• [Data in this exercise]:
- Opening Delimiter -
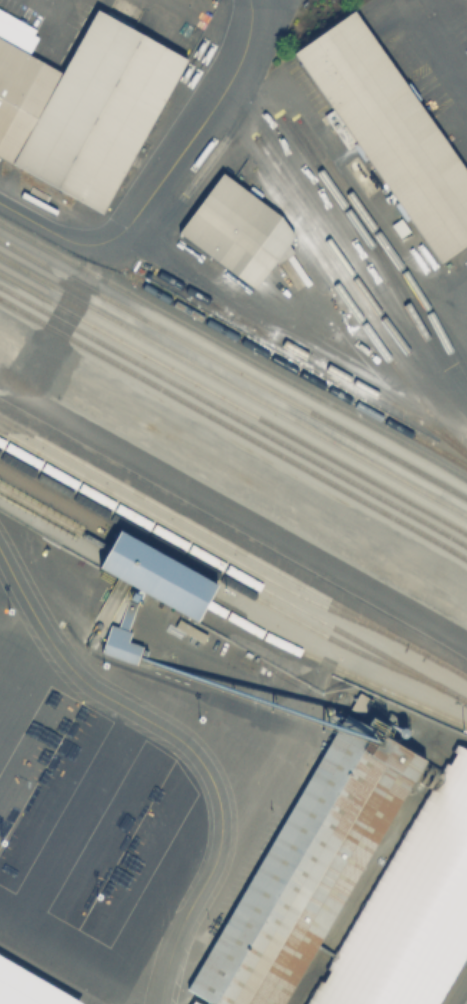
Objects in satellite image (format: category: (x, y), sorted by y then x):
road: (266, 10)
road: (428, 49)
building: (85, 108)
building: (392, 132)
road: (161, 176)
building: (242, 239)
railway: (386, 249)
railway: (376, 255)
railway: (352, 281)
railway: (353, 311)
road: (290, 329)
railway: (174, 336)
railway: (232, 351)
railway: (310, 358)
railway: (233, 387)
railway: (233, 404)
railway: (374, 414)
railway: (233, 415)
railway: (234, 428)
railway: (408, 465)
railway: (53, 517)
railway: (234, 530)
railway: (195, 537)
railway: (233, 546)
railway: (233, 570)
building: (155, 574)
railway: (156, 574)
railway: (231, 582)
railway: (334, 666)
road: (186, 747)
building: (307, 871)
building: (411, 909)
building: (25, 989)

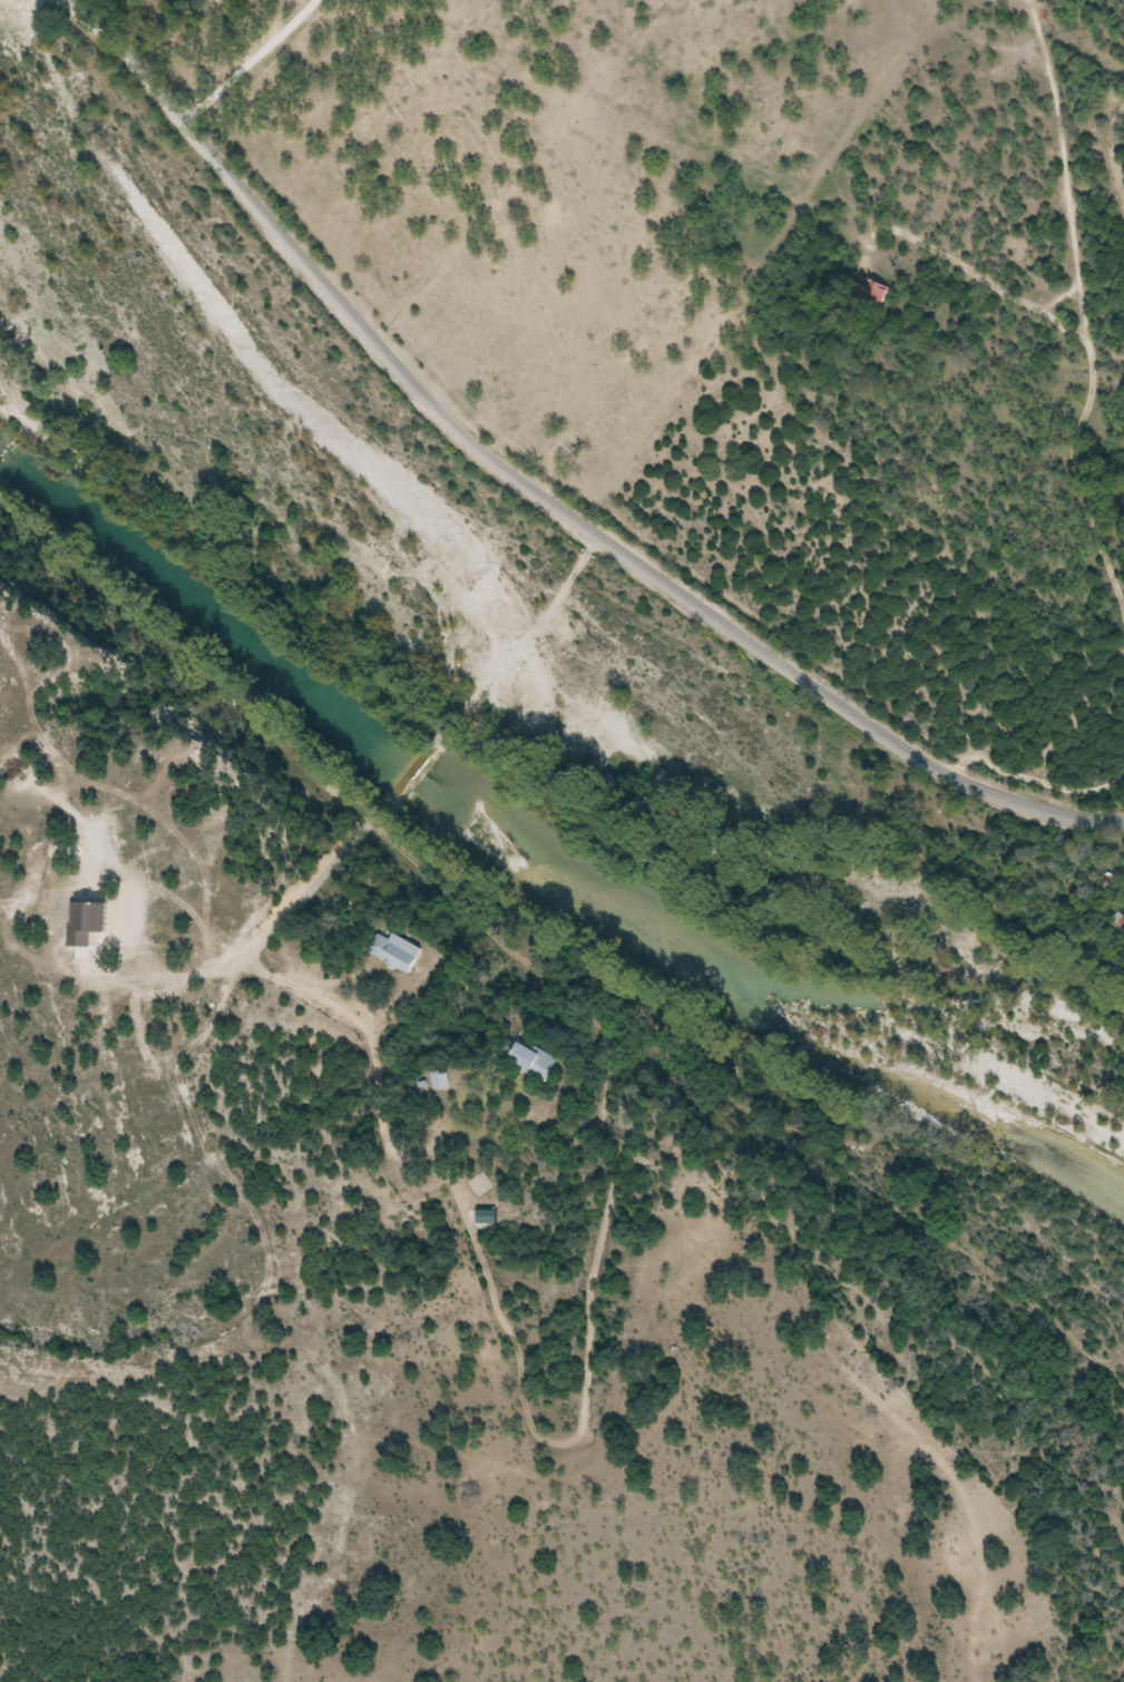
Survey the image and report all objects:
road: (254, 60)
road: (541, 489)
river: (536, 857)
building: (403, 953)
building: (538, 1062)
building: (442, 1078)

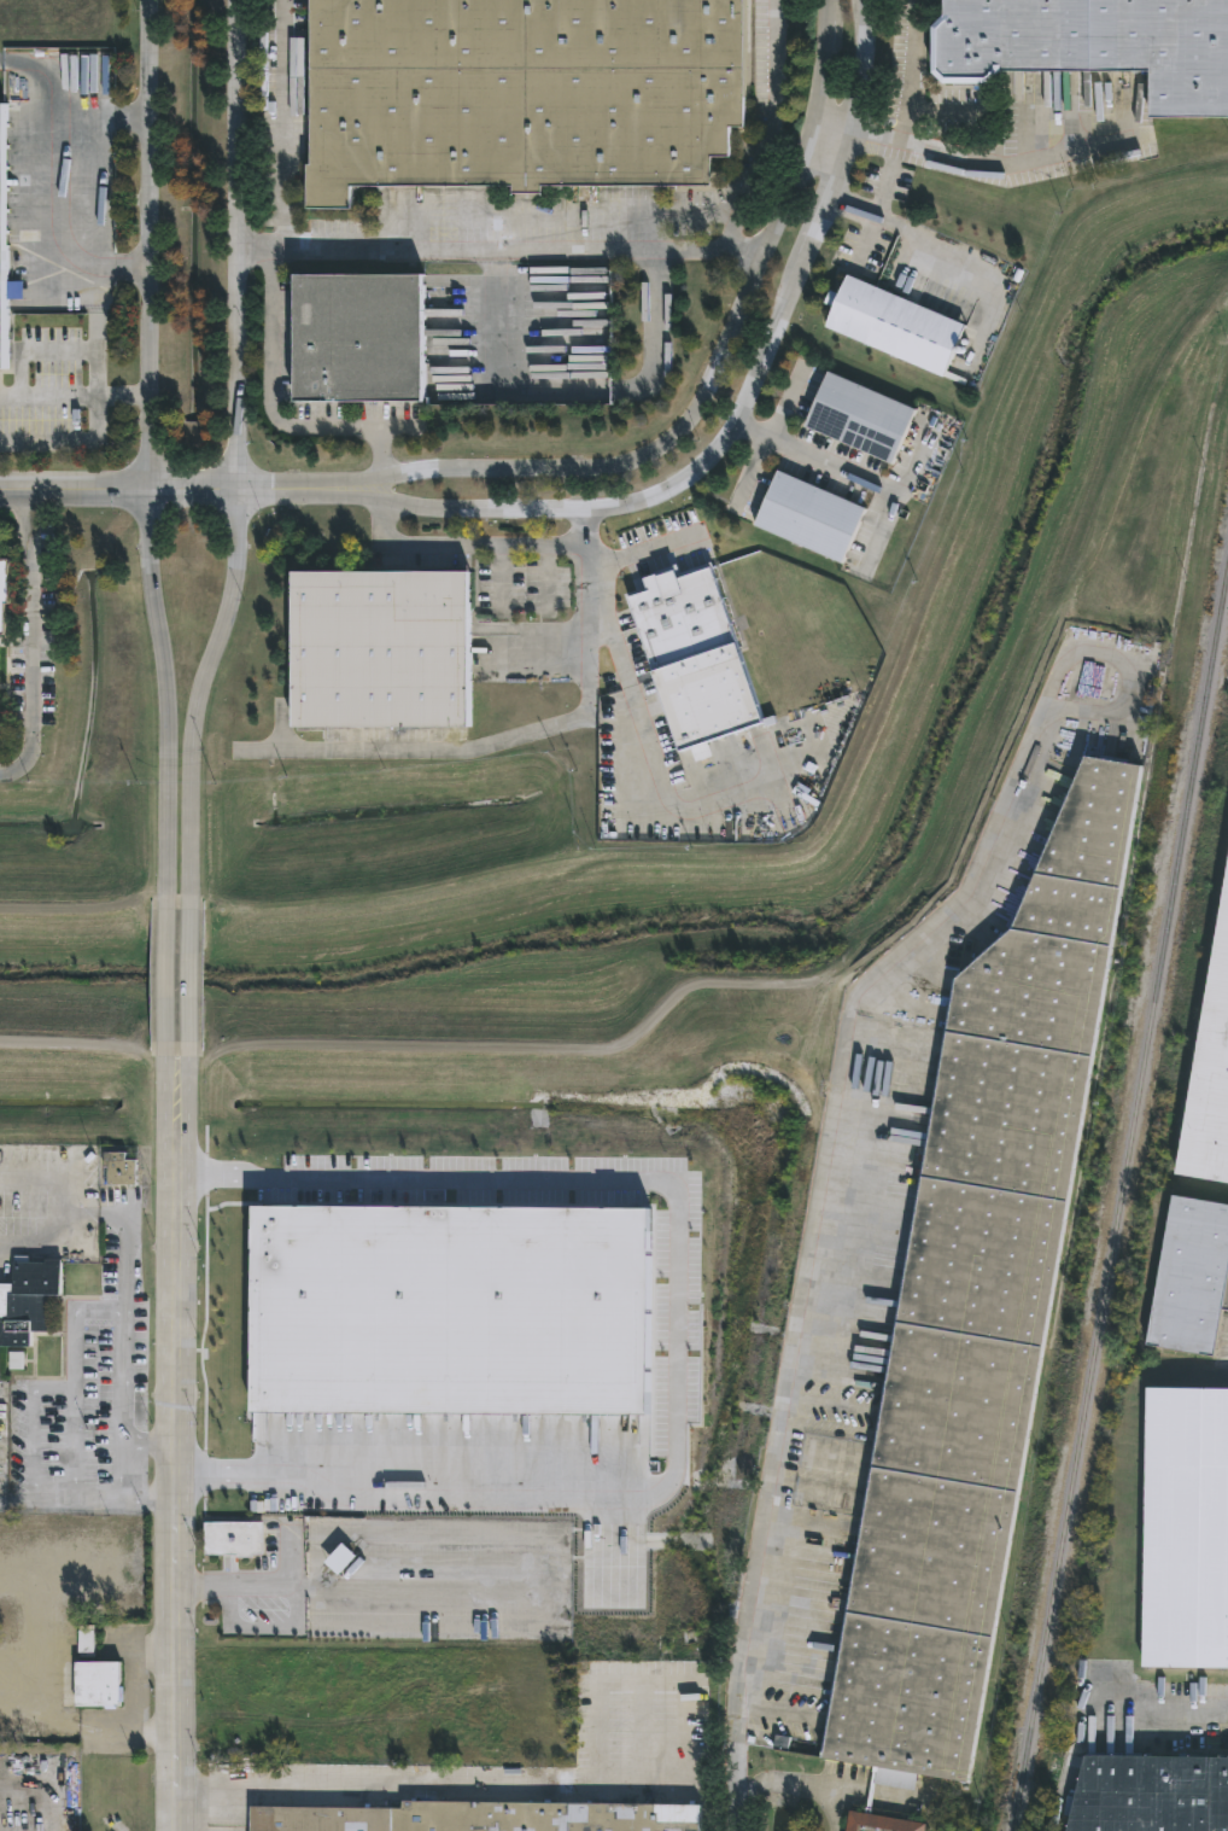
- Closing Delimiter -
• [Required action]: When you transcribe the entries above, keep every word exact and leave out the pictures.

• [Response below]:
Objects in satellite image (format: category: (x, y), sorted by y then x):
road: (266, 10)
road: (428, 49)
building: (85, 108)
building: (392, 132)
road: (161, 176)
building: (242, 239)
railway: (386, 249)
railway: (376, 255)
railway: (352, 281)
railway: (353, 311)
road: (290, 329)
railway: (174, 336)
railway: (232, 351)
railway: (310, 358)
railway: (233, 387)
railway: (233, 404)
railway: (374, 414)
railway: (233, 415)
railway: (234, 428)
railway: (408, 465)
railway: (53, 517)
railway: (234, 530)
railway: (195, 537)
railway: (233, 546)
railway: (233, 570)
building: (155, 574)
railway: (156, 574)
railway: (231, 582)
railway: (334, 666)
road: (186, 747)
building: (307, 871)
building: (411, 909)
building: (25, 989)

Survey the image and report all objects:
road: (254, 60)
road: (541, 489)
river: (536, 857)
building: (403, 953)
building: (538, 1062)
building: (442, 1078)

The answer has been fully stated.